((
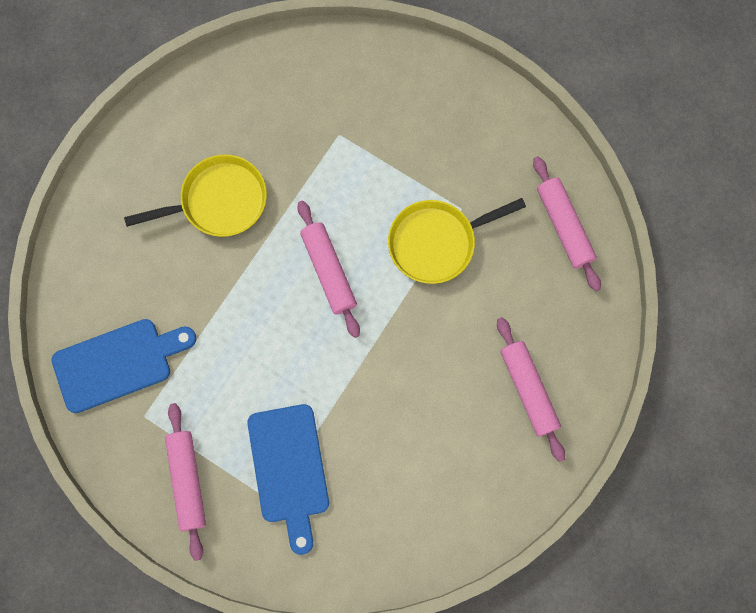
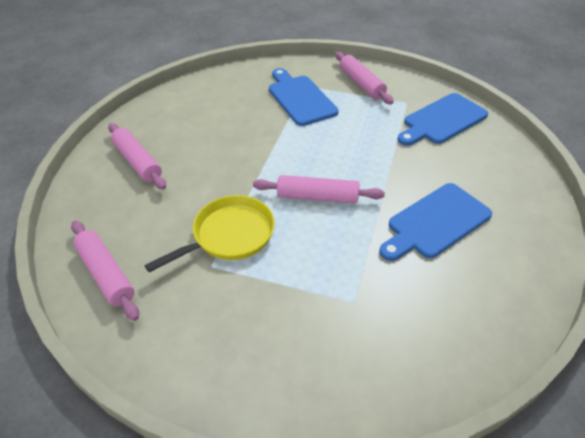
camera: 165 degrees right, 30 degrees down
(218, 201) = (435, 222): yellow pan -> blue cutting board
(328, 271) = (317, 197): pink rolling pin -> pink rolling pin turned 45 degrees counterclockwise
))
◆ Description of the task ◆
Line by line, return the listing above exactly, leaving out its pictures.

◆ Result of this exercise ◆
camera: 165 degrees right, 30 degrees down
(218, 201) = (435, 222): yellow pan -> blue cutting board
(328, 271) = (317, 197): pink rolling pin -> pink rolling pin turned 45 degrees counterclockwise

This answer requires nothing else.